### Exercise requirements
Using the data that follows, give again word for word the lines between the one holding "(264, 278) = (263, 161): black" and the one holding "camera: 20 degrees left, 5 degrees down", inclusive. Omit the pictures.

### Input data
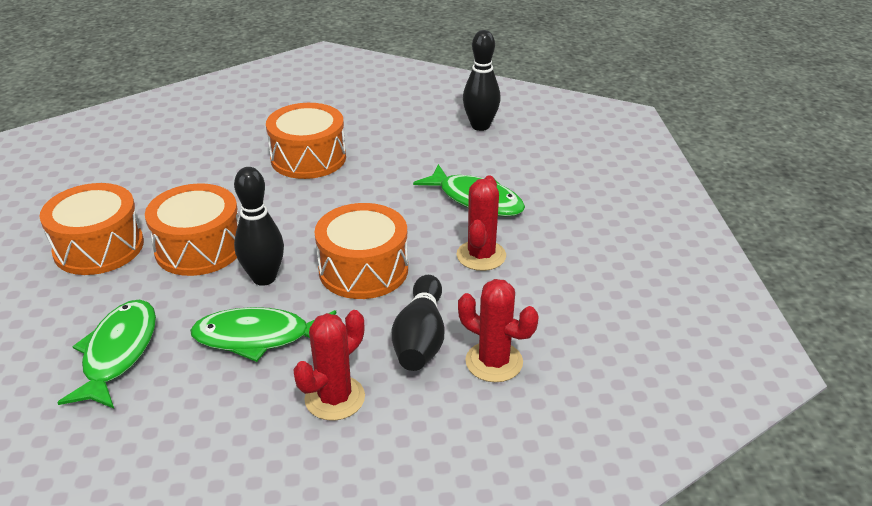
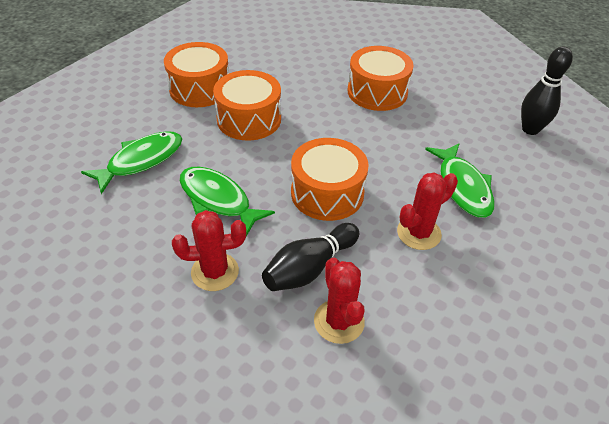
camera: 40 degrees right, 10 degrees up
(264, 278) = (263, 161): black bowling pin -> none

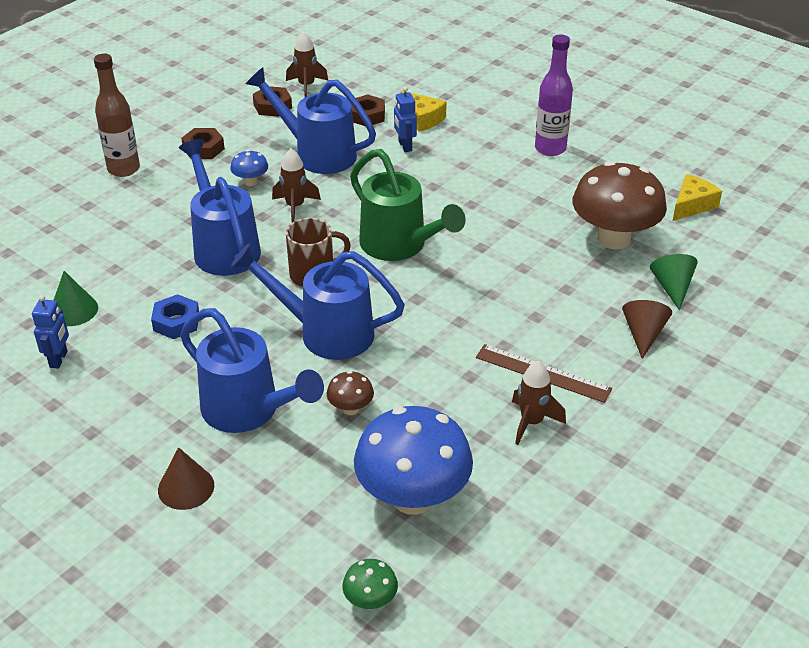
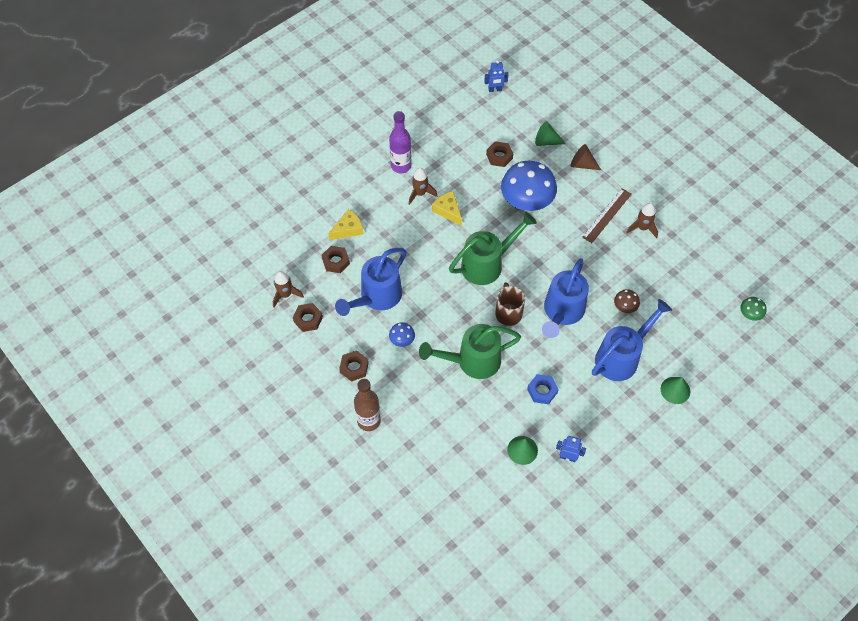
camera: 80 degrees left, 20 degrees up
(186, 487) = (675, 390): brown cone -> green cone
(223, 247) = (472, 361): blue watering can -> green watering can
(295, 207) = (436, 316): brown rocket -> brown rocket (420, 193)
(404, 146) = (379, 245): blue robot -> blue robot (495, 90)
(413, 497) = (688, 288): blue mushroom -> blue mushroom (526, 202)
(614, 239) = (499, 156): brown mushroom -> brown nut
(692, 205) = (474, 111): yellow cheese -> yellow cheese (448, 211)

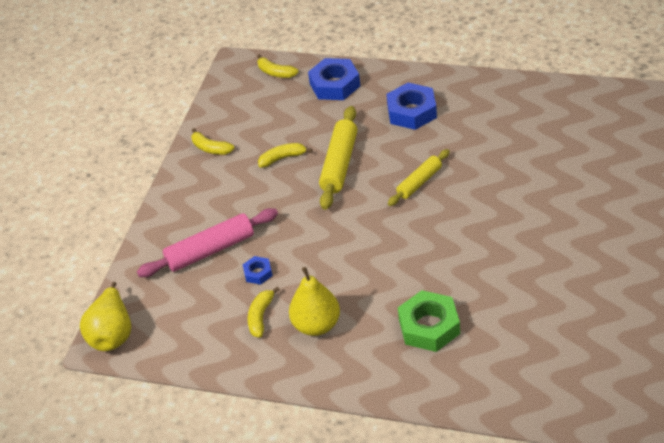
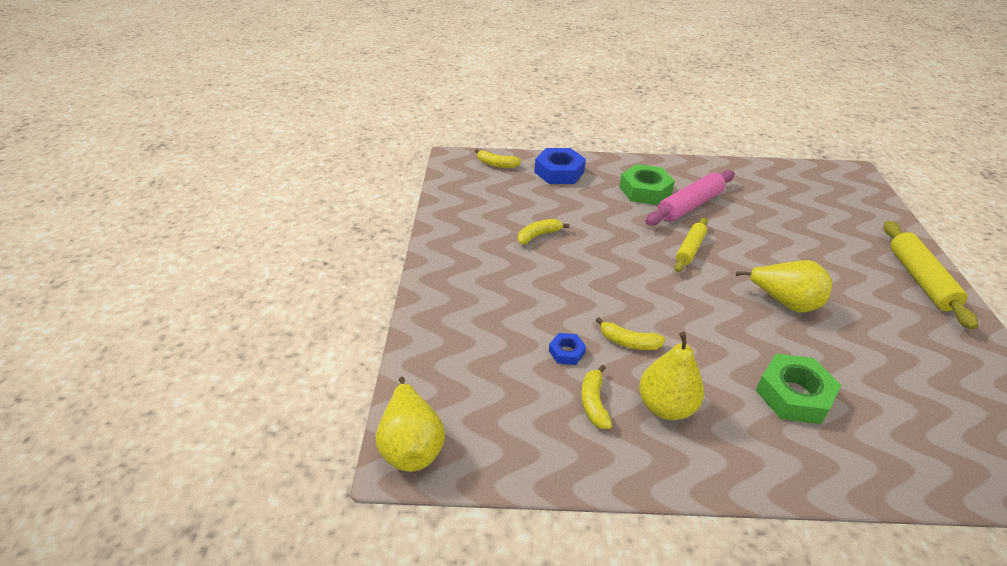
camera: 20 degrees left, 5 degrees down
(210, 148) = (457, 230): yellow banana -> yellow banana (628, 342)
(210, 250) = (500, 332): pink rolling pin -> pink rolling pin (689, 206)
(339, 164) = (600, 237): yellow rolling pin -> yellow rolling pin (920, 280)
(412, 112) = (645, 190): blue nut -> green nut
(477, 243) = (784, 302): none -> yellow pear

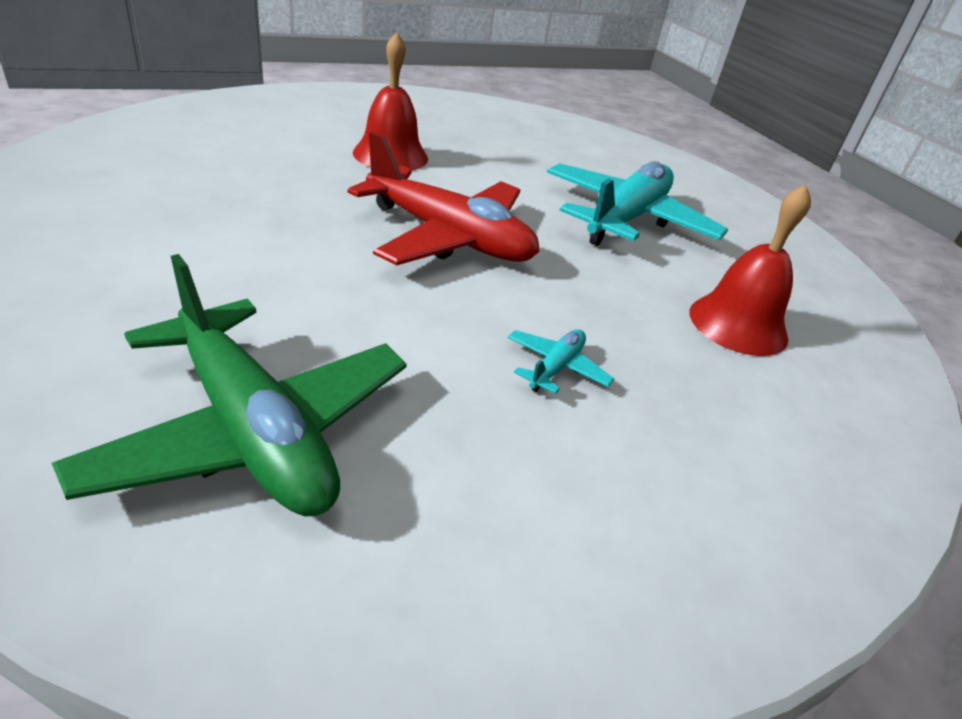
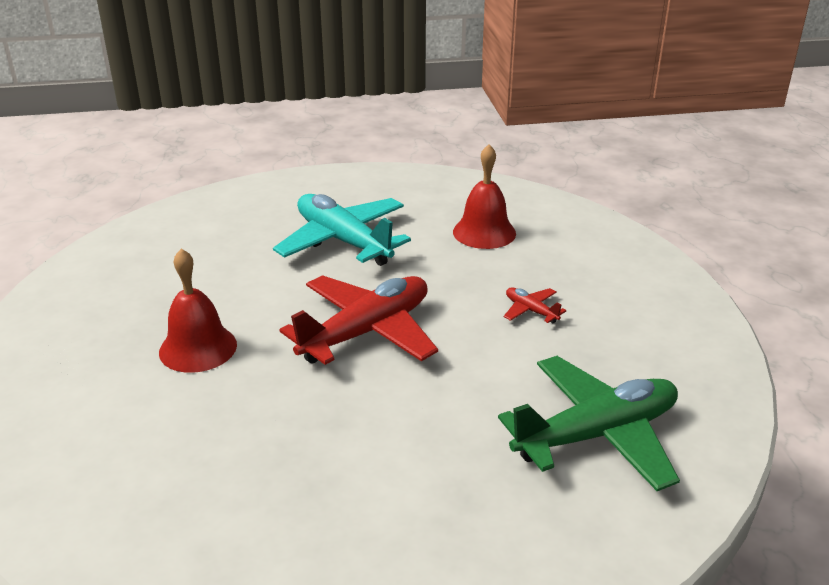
camera: 70 degrees left, 5 degrees down
(556, 368) = (531, 310): turquoise plane -> red plane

### Written answer
(264, 278) = (263, 161): black bowling pin -> none

camera: 80 degrees left, 20 degrees up
(186, 487) = (675, 390): brown cone -> green cone
(223, 247) = (472, 361): blue watering can -> green watering can
(295, 207) = (436, 316): brown rocket -> brown rocket (420, 193)
(404, 146) = (379, 245): blue robot -> blue robot (495, 90)
(413, 497) = (688, 288): blue mushroom -> blue mushroom (526, 202)
(614, 239) = (499, 156): brown mushroom -> brown nut
(692, 205) = (474, 111): yellow cheese -> yellow cheese (448, 211)

camera: 20 degrees left, 5 degrees down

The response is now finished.